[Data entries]
•••••
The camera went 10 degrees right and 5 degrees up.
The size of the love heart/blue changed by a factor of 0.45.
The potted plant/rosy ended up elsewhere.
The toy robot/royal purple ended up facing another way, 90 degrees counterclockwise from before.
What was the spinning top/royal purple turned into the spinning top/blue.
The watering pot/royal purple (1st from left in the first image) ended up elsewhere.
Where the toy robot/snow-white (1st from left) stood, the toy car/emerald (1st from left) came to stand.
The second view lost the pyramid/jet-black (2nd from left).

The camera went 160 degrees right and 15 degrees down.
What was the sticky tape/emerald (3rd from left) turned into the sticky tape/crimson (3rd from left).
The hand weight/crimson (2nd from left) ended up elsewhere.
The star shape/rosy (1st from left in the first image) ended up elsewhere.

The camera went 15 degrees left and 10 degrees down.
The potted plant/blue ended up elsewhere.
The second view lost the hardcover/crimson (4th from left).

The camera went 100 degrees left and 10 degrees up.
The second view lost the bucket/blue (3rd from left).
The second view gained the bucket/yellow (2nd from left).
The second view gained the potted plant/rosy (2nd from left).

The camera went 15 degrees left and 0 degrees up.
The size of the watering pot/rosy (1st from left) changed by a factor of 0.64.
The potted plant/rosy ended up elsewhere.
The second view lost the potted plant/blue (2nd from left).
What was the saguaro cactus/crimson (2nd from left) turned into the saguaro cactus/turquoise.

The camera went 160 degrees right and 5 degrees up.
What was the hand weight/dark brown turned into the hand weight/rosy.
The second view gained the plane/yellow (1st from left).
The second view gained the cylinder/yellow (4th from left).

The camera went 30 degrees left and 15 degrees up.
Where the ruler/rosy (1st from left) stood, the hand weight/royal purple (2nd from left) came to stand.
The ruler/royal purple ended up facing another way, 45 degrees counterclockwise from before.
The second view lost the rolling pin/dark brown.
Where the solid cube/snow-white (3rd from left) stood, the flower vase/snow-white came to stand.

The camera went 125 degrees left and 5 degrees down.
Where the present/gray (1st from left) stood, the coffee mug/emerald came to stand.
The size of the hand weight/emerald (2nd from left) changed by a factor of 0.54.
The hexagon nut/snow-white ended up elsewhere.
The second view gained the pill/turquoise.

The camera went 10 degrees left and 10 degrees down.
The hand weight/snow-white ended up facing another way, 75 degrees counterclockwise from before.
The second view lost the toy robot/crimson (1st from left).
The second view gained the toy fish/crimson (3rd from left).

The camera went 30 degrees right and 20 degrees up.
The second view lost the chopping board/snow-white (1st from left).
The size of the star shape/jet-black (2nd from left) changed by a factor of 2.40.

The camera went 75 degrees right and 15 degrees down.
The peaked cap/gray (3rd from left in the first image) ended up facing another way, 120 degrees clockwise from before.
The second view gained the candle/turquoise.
•••••
▸ **ASSIGNMENT**: Every line from the line containing "The watering pot/royal" through the line containing "Where the toy" in the records above must be retyped exactly. Leave out the rest.

▸ **RESULT BELOW**:
The watering pot/royal purple (1st from left in the first image) ended up elsewhere.
Where the toy robot/snow-white (1st from left) stood, the toy car/emerald (1st from left) came to stand.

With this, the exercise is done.